PROBLEM.
Line by line, return everything in the listing exactly.

━━━━━━

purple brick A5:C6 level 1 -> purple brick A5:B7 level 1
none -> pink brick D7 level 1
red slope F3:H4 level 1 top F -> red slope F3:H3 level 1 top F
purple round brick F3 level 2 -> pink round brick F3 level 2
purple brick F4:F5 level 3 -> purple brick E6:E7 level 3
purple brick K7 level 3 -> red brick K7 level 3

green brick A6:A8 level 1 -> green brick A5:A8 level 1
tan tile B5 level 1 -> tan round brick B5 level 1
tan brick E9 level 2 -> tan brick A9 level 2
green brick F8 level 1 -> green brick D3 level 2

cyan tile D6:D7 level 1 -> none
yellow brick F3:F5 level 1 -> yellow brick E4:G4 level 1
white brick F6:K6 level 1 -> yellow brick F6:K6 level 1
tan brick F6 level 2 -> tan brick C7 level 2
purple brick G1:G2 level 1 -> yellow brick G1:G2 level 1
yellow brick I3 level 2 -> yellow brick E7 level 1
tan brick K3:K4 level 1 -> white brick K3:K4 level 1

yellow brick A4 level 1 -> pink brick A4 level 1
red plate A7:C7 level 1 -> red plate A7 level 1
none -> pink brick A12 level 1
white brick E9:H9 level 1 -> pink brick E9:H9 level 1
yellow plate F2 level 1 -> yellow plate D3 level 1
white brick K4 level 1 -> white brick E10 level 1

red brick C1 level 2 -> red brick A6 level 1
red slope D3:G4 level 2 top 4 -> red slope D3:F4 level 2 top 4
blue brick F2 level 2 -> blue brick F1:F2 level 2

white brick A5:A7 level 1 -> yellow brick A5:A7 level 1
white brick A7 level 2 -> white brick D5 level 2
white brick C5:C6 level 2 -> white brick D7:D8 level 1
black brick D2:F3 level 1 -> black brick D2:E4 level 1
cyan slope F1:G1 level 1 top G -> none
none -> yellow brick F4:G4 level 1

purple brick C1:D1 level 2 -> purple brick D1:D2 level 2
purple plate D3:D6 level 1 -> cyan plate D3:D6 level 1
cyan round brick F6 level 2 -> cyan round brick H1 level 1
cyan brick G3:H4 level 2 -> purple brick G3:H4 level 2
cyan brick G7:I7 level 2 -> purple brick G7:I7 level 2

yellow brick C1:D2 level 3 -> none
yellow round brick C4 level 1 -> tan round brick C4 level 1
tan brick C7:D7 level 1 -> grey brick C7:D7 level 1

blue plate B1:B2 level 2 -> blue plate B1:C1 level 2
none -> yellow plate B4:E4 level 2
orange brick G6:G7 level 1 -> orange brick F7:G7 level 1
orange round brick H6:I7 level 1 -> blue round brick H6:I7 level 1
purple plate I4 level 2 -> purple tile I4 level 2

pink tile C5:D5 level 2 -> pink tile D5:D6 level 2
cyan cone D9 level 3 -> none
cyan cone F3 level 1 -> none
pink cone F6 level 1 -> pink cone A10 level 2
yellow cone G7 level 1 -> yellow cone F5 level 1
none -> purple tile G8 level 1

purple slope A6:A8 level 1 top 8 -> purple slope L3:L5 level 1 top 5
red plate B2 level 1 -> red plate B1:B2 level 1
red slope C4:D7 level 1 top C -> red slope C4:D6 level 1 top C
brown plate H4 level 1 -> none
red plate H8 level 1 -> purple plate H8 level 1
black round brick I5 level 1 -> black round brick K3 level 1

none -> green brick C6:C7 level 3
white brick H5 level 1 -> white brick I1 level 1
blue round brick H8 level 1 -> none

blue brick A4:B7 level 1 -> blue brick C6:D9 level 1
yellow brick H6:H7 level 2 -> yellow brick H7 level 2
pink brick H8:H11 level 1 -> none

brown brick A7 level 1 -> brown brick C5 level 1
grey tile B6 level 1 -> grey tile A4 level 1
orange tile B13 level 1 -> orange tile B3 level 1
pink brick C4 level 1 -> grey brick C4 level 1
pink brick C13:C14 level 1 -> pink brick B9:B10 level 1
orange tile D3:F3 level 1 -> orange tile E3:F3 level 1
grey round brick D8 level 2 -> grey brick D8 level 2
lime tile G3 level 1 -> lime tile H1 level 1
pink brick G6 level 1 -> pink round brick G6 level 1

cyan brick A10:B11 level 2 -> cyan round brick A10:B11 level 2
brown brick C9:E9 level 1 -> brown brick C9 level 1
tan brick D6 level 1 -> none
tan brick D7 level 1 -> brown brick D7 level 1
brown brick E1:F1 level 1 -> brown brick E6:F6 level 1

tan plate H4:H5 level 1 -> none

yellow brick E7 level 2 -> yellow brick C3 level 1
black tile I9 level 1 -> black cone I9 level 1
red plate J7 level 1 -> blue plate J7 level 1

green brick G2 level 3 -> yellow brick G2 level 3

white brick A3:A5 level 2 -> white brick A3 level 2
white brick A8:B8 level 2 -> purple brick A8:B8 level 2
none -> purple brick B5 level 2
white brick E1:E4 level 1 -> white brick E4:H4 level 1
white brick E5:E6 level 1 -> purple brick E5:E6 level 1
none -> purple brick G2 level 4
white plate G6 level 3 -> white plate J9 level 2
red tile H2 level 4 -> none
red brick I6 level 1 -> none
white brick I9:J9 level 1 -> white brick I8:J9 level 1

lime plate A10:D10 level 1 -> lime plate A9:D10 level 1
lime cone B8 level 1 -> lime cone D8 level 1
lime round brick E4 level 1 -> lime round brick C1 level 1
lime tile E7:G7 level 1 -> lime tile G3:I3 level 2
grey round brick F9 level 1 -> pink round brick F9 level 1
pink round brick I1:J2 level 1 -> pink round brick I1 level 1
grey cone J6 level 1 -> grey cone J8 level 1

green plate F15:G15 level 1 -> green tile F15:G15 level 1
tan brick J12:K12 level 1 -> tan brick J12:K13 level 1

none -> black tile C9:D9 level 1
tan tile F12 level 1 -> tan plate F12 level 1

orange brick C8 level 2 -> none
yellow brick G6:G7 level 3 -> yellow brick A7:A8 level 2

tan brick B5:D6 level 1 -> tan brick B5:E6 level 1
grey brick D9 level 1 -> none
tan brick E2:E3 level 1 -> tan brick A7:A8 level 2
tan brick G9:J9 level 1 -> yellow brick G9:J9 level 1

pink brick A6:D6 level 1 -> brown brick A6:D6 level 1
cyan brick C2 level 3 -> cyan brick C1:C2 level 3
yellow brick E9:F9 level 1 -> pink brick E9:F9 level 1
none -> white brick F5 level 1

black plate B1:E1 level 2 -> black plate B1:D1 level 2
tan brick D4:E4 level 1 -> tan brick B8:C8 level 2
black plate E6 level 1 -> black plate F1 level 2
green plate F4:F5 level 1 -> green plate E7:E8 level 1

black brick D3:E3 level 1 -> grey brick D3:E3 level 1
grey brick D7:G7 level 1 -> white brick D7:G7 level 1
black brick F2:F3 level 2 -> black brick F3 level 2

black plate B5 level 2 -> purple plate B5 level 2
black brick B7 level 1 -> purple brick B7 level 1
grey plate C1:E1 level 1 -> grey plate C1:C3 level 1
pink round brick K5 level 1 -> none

━━━━━━

ANSWER BOX.
purple brick A5:C6 level 1 -> purple brick A5:B7 level 1
none -> pink brick D7 level 1
red slope F3:H4 level 1 top F -> red slope F3:H3 level 1 top F
purple round brick F3 level 2 -> pink round brick F3 level 2
purple brick F4:F5 level 3 -> purple brick E6:E7 level 3
purple brick K7 level 3 -> red brick K7 level 3

green brick A6:A8 level 1 -> green brick A5:A8 level 1
tan tile B5 level 1 -> tan round brick B5 level 1
tan brick E9 level 2 -> tan brick A9 level 2
green brick F8 level 1 -> green brick D3 level 2

cyan tile D6:D7 level 1 -> none
yellow brick F3:F5 level 1 -> yellow brick E4:G4 level 1
white brick F6:K6 level 1 -> yellow brick F6:K6 level 1
tan brick F6 level 2 -> tan brick C7 level 2
purple brick G1:G2 level 1 -> yellow brick G1:G2 level 1
yellow brick I3 level 2 -> yellow brick E7 level 1
tan brick K3:K4 level 1 -> white brick K3:K4 level 1

yellow brick A4 level 1 -> pink brick A4 level 1
red plate A7:C7 level 1 -> red plate A7 level 1
none -> pink brick A12 level 1
white brick E9:H9 level 1 -> pink brick E9:H9 level 1
yellow plate F2 level 1 -> yellow plate D3 level 1
white brick K4 level 1 -> white brick E10 level 1

red brick C1 level 2 -> red brick A6 level 1
red slope D3:G4 level 2 top 4 -> red slope D3:F4 level 2 top 4
blue brick F2 level 2 -> blue brick F1:F2 level 2

white brick A5:A7 level 1 -> yellow brick A5:A7 level 1
white brick A7 level 2 -> white brick D5 level 2
white brick C5:C6 level 2 -> white brick D7:D8 level 1
black brick D2:F3 level 1 -> black brick D2:E4 level 1
cyan slope F1:G1 level 1 top G -> none
none -> yellow brick F4:G4 level 1

purple brick C1:D1 level 2 -> purple brick D1:D2 level 2
purple plate D3:D6 level 1 -> cyan plate D3:D6 level 1
cyan round brick F6 level 2 -> cyan round brick H1 level 1
cyan brick G3:H4 level 2 -> purple brick G3:H4 level 2
cyan brick G7:I7 level 2 -> purple brick G7:I7 level 2

yellow brick C1:D2 level 3 -> none
yellow round brick C4 level 1 -> tan round brick C4 level 1
tan brick C7:D7 level 1 -> grey brick C7:D7 level 1

blue plate B1:B2 level 2 -> blue plate B1:C1 level 2
none -> yellow plate B4:E4 level 2
orange brick G6:G7 level 1 -> orange brick F7:G7 level 1
orange round brick H6:I7 level 1 -> blue round brick H6:I7 level 1
purple plate I4 level 2 -> purple tile I4 level 2

pink tile C5:D5 level 2 -> pink tile D5:D6 level 2
cyan cone D9 level 3 -> none
cyan cone F3 level 1 -> none
pink cone F6 level 1 -> pink cone A10 level 2
yellow cone G7 level 1 -> yellow cone F5 level 1
none -> purple tile G8 level 1

purple slope A6:A8 level 1 top 8 -> purple slope L3:L5 level 1 top 5
red plate B2 level 1 -> red plate B1:B2 level 1
red slope C4:D7 level 1 top C -> red slope C4:D6 level 1 top C
brown plate H4 level 1 -> none
red plate H8 level 1 -> purple plate H8 level 1
black round brick I5 level 1 -> black round brick K3 level 1

none -> green brick C6:C7 level 3
white brick H5 level 1 -> white brick I1 level 1
blue round brick H8 level 1 -> none

blue brick A4:B7 level 1 -> blue brick C6:D9 level 1
yellow brick H6:H7 level 2 -> yellow brick H7 level 2
pink brick H8:H11 level 1 -> none

brown brick A7 level 1 -> brown brick C5 level 1
grey tile B6 level 1 -> grey tile A4 level 1
orange tile B13 level 1 -> orange tile B3 level 1
pink brick C4 level 1 -> grey brick C4 level 1
pink brick C13:C14 level 1 -> pink brick B9:B10 level 1
orange tile D3:F3 level 1 -> orange tile E3:F3 level 1
grey round brick D8 level 2 -> grey brick D8 level 2
lime tile G3 level 1 -> lime tile H1 level 1
pink brick G6 level 1 -> pink round brick G6 level 1

cyan brick A10:B11 level 2 -> cyan round brick A10:B11 level 2
brown brick C9:E9 level 1 -> brown brick C9 level 1
tan brick D6 level 1 -> none
tan brick D7 level 1 -> brown brick D7 level 1
brown brick E1:F1 level 1 -> brown brick E6:F6 level 1

tan plate H4:H5 level 1 -> none

yellow brick E7 level 2 -> yellow brick C3 level 1
black tile I9 level 1 -> black cone I9 level 1
red plate J7 level 1 -> blue plate J7 level 1

green brick G2 level 3 -> yellow brick G2 level 3

white brick A3:A5 level 2 -> white brick A3 level 2
white brick A8:B8 level 2 -> purple brick A8:B8 level 2
none -> purple brick B5 level 2
white brick E1:E4 level 1 -> white brick E4:H4 level 1
white brick E5:E6 level 1 -> purple brick E5:E6 level 1
none -> purple brick G2 level 4
white plate G6 level 3 -> white plate J9 level 2
red tile H2 level 4 -> none
red brick I6 level 1 -> none
white brick I9:J9 level 1 -> white brick I8:J9 level 1

lime plate A10:D10 level 1 -> lime plate A9:D10 level 1
lime cone B8 level 1 -> lime cone D8 level 1
lime round brick E4 level 1 -> lime round brick C1 level 1
lime tile E7:G7 level 1 -> lime tile G3:I3 level 2
grey round brick F9 level 1 -> pink round brick F9 level 1
pink round brick I1:J2 level 1 -> pink round brick I1 level 1
grey cone J6 level 1 -> grey cone J8 level 1

green plate F15:G15 level 1 -> green tile F15:G15 level 1
tan brick J12:K12 level 1 -> tan brick J12:K13 level 1

none -> black tile C9:D9 level 1
tan tile F12 level 1 -> tan plate F12 level 1

orange brick C8 level 2 -> none
yellow brick G6:G7 level 3 -> yellow brick A7:A8 level 2

tan brick B5:D6 level 1 -> tan brick B5:E6 level 1
grey brick D9 level 1 -> none
tan brick E2:E3 level 1 -> tan brick A7:A8 level 2
tan brick G9:J9 level 1 -> yellow brick G9:J9 level 1

pink brick A6:D6 level 1 -> brown brick A6:D6 level 1
cyan brick C2 level 3 -> cyan brick C1:C2 level 3
yellow brick E9:F9 level 1 -> pink brick E9:F9 level 1
none -> white brick F5 level 1

black plate B1:E1 level 2 -> black plate B1:D1 level 2
tan brick D4:E4 level 1 -> tan brick B8:C8 level 2
black plate E6 level 1 -> black plate F1 level 2
green plate F4:F5 level 1 -> green plate E7:E8 level 1

black brick D3:E3 level 1 -> grey brick D3:E3 level 1
grey brick D7:G7 level 1 -> white brick D7:G7 level 1
black brick F2:F3 level 2 -> black brick F3 level 2

black plate B5 level 2 -> purple plate B5 level 2
black brick B7 level 1 -> purple brick B7 level 1
grey plate C1:E1 level 1 -> grey plate C1:C3 level 1
pink round brick K5 level 1 -> none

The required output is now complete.